● Task data:
****

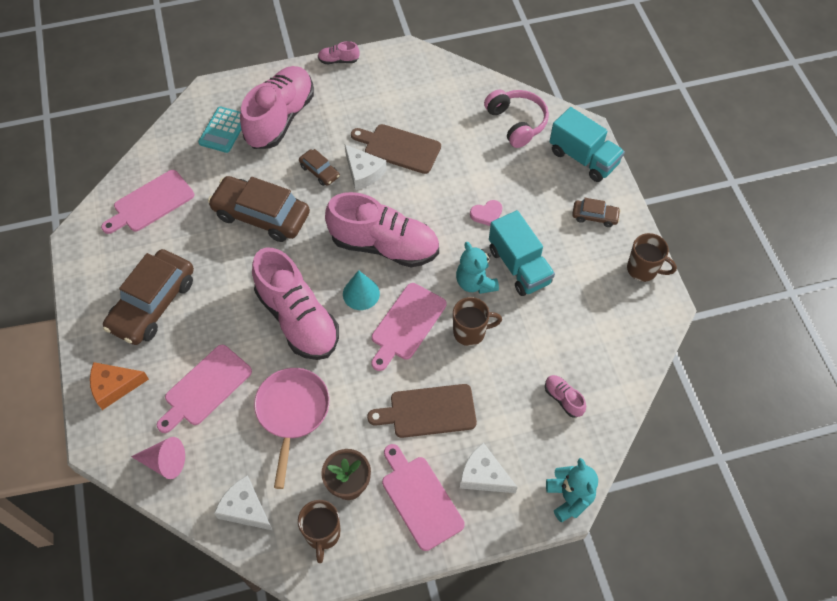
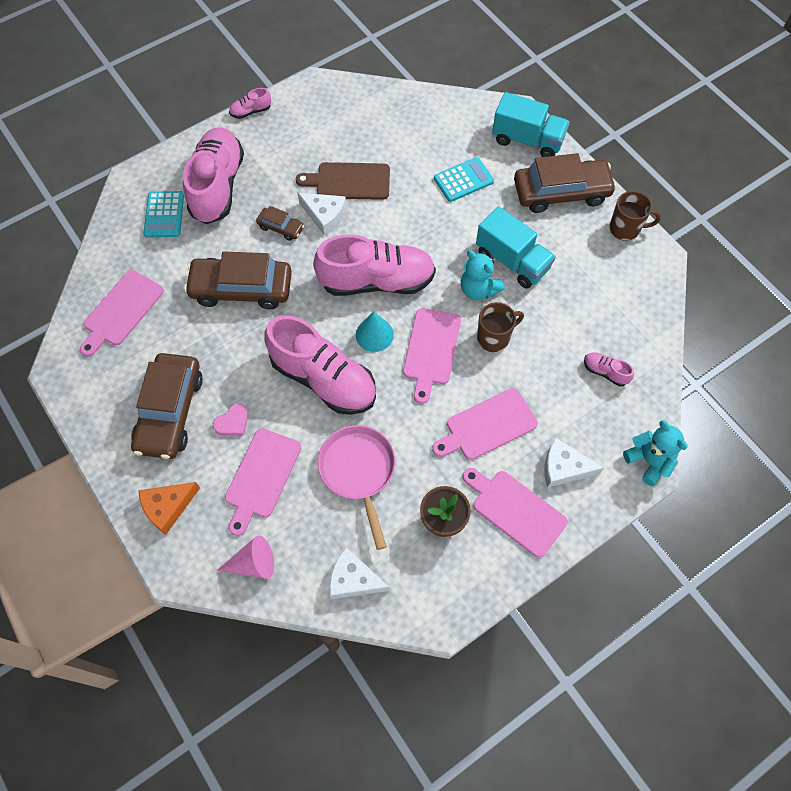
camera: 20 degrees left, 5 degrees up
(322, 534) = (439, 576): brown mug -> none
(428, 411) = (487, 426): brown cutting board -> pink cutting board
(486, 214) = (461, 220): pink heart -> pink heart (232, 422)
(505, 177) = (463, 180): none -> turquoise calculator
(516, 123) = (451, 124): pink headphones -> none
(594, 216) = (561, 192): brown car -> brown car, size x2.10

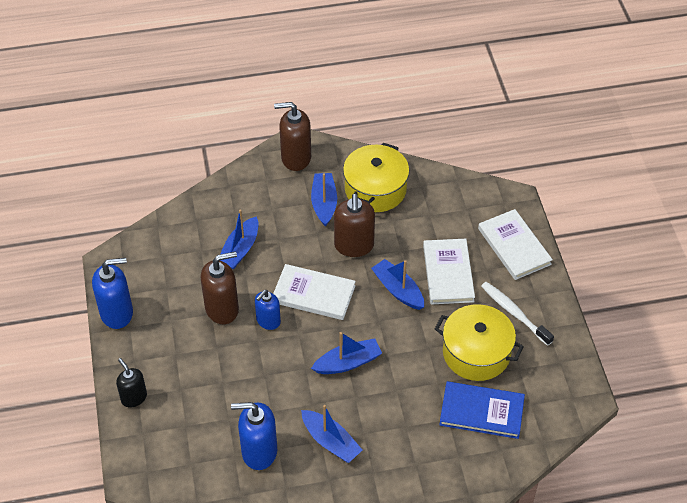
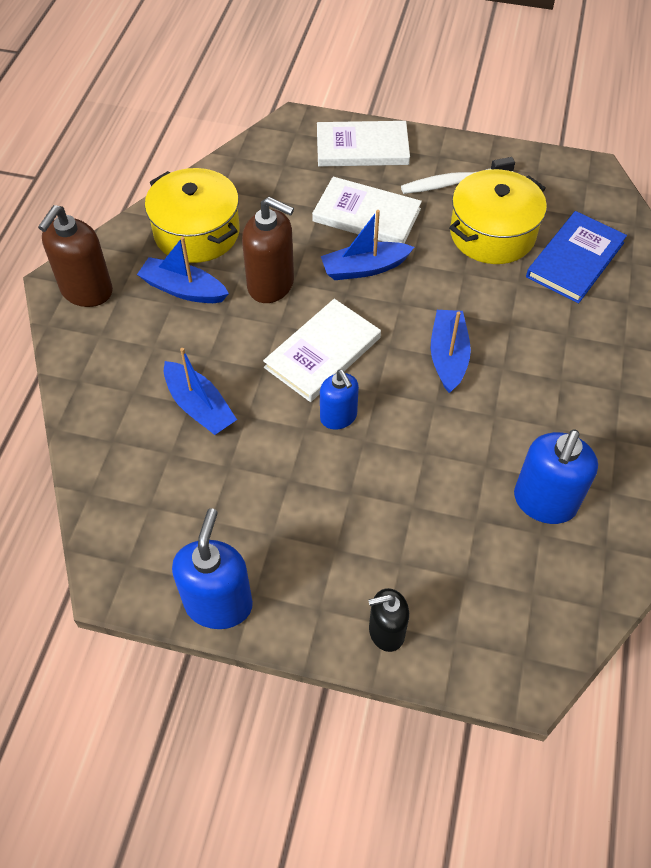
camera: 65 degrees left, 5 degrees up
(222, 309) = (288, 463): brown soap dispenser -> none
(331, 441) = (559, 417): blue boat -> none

****

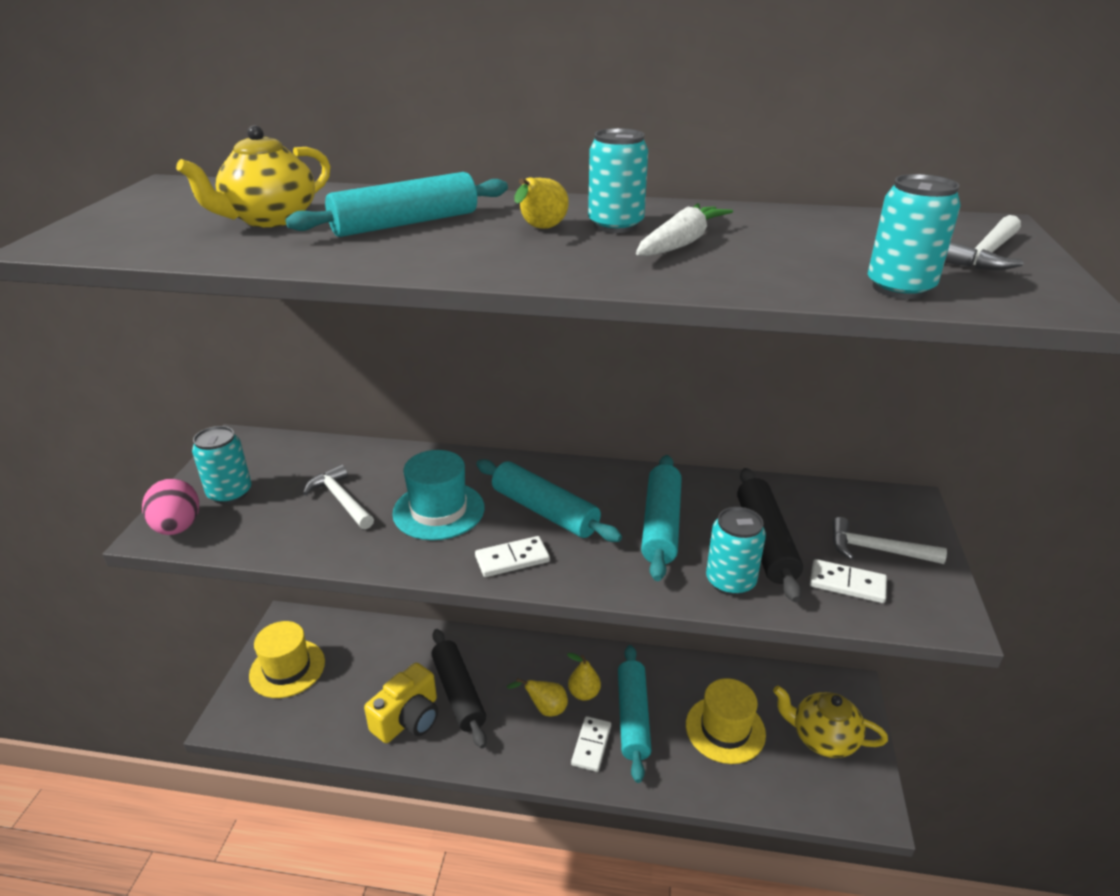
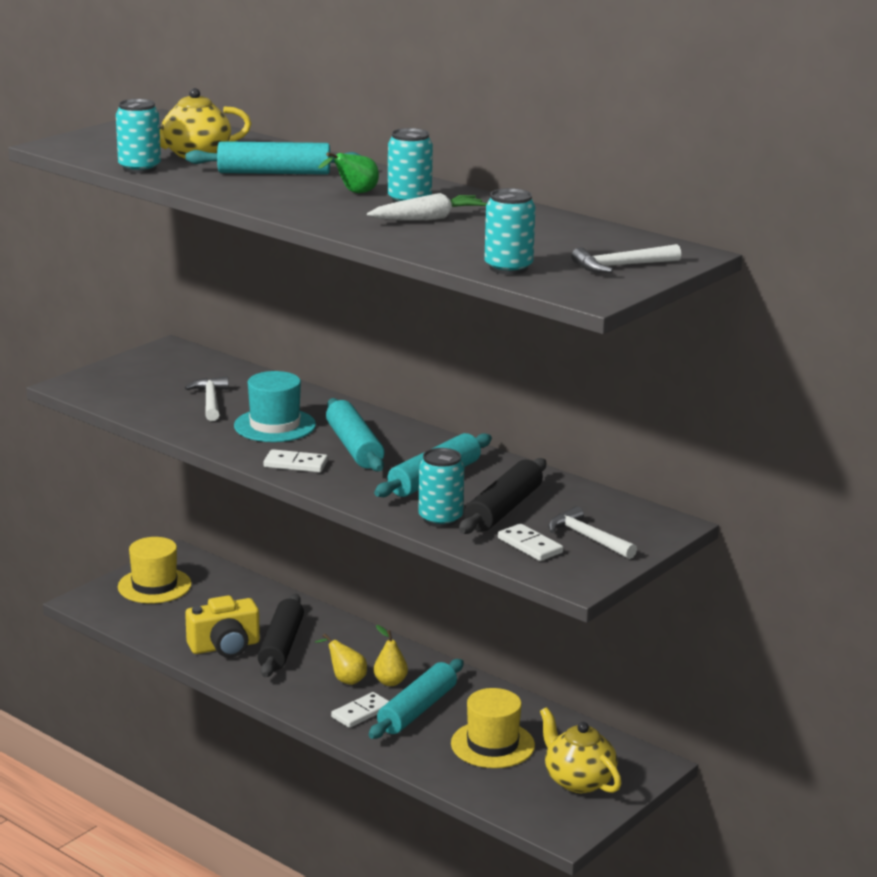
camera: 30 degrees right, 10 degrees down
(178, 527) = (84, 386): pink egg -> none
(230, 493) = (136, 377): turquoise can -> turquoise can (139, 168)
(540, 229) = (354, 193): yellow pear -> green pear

****

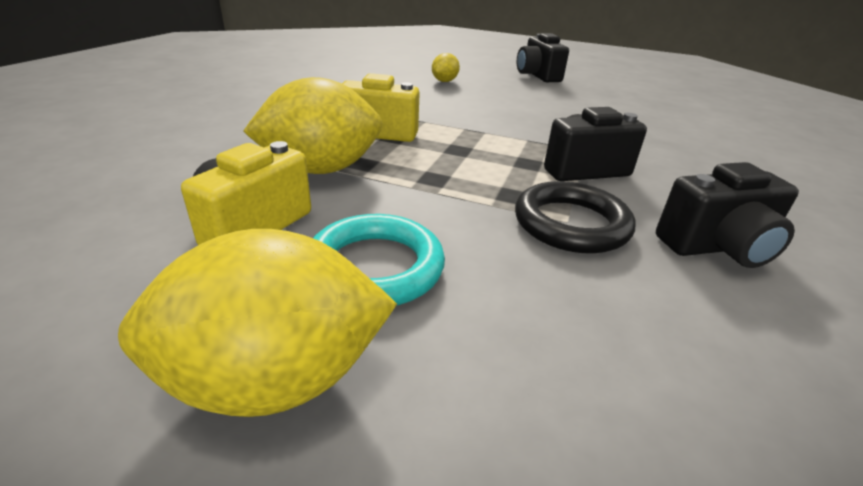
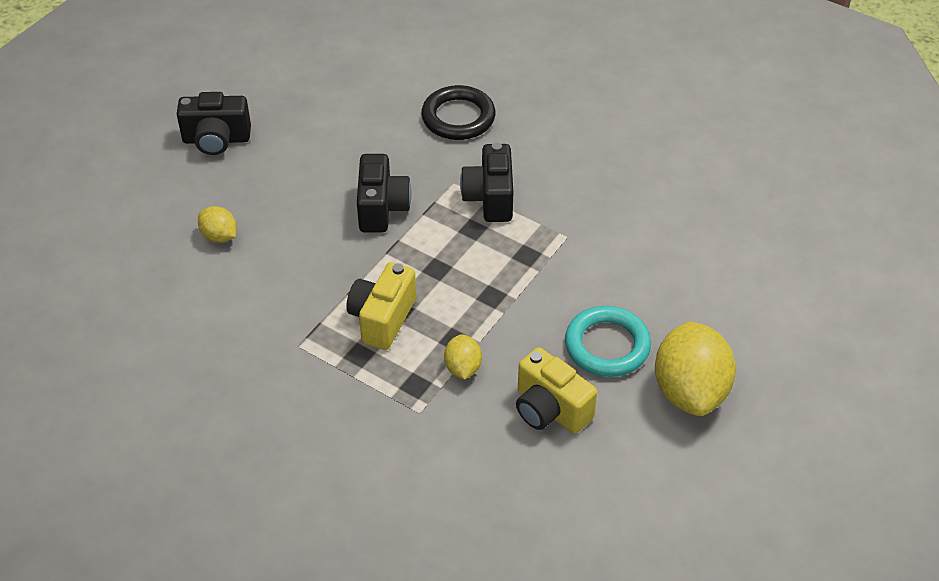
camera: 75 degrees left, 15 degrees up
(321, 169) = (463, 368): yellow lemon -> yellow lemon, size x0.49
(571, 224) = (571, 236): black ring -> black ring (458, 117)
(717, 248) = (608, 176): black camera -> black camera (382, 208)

****

● Work request: Display each line of the data where "brown" occurs.

● Solution to this exercise:
(322, 534) = (439, 576): brown mug -> none
(428, 411) = (487, 426): brown cutting board -> pink cutting board
(594, 216) = (561, 192): brown car -> brown car, size x2.10
(222, 309) = (288, 463): brown soap dispenser -> none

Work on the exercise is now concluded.